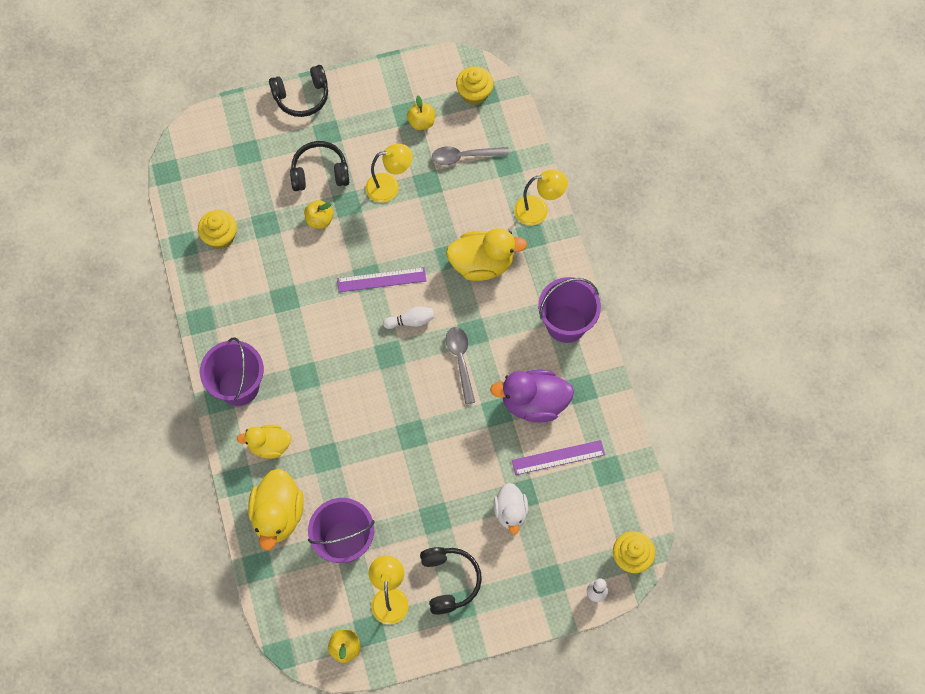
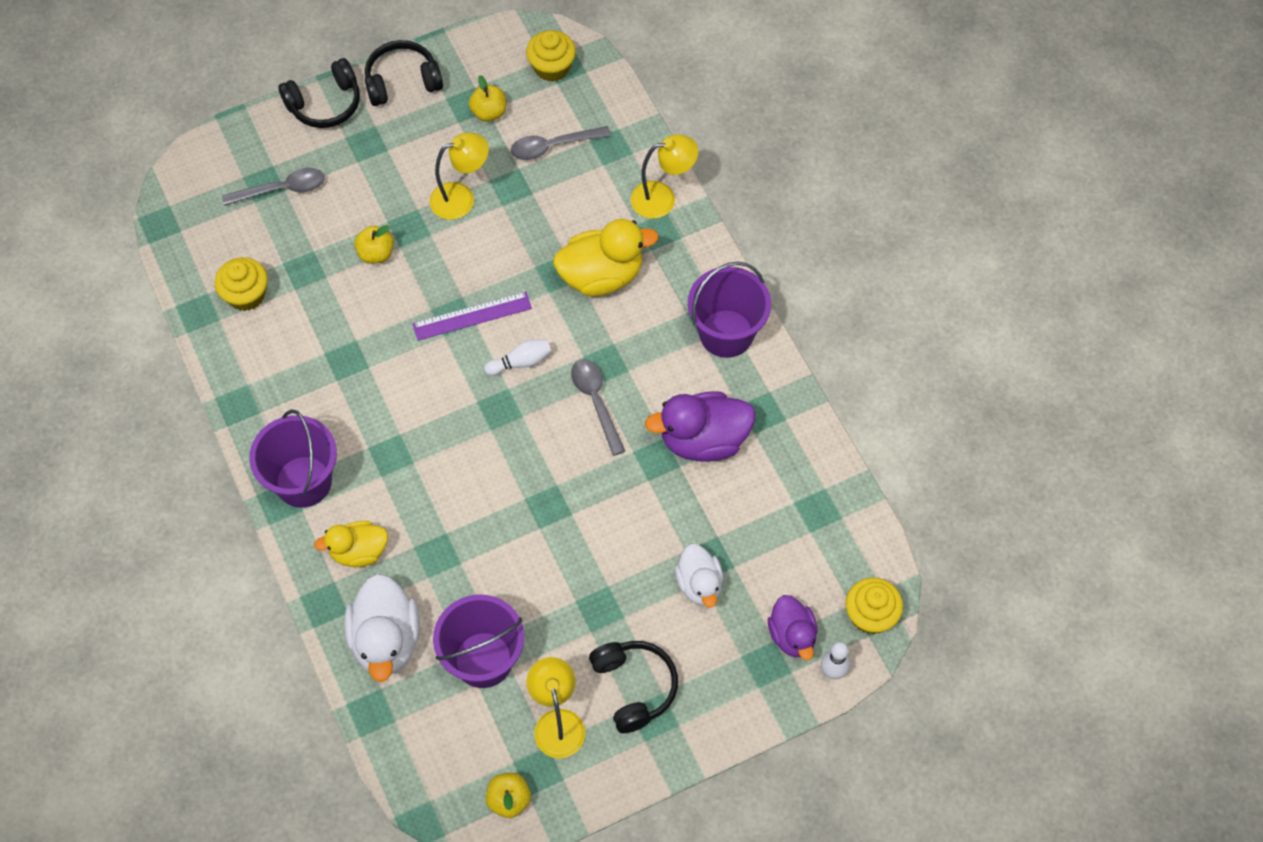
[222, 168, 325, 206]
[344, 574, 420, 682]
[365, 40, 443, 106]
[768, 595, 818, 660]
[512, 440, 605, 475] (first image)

# AIM OF THE TASK
Write out, please, only the lines from the one with "[344, 574, 420, 682]" through the last line above, both included and unchanged.

# WRITTEN RESPONSE
[344, 574, 420, 682]
[365, 40, 443, 106]
[768, 595, 818, 660]
[512, 440, 605, 475] (first image)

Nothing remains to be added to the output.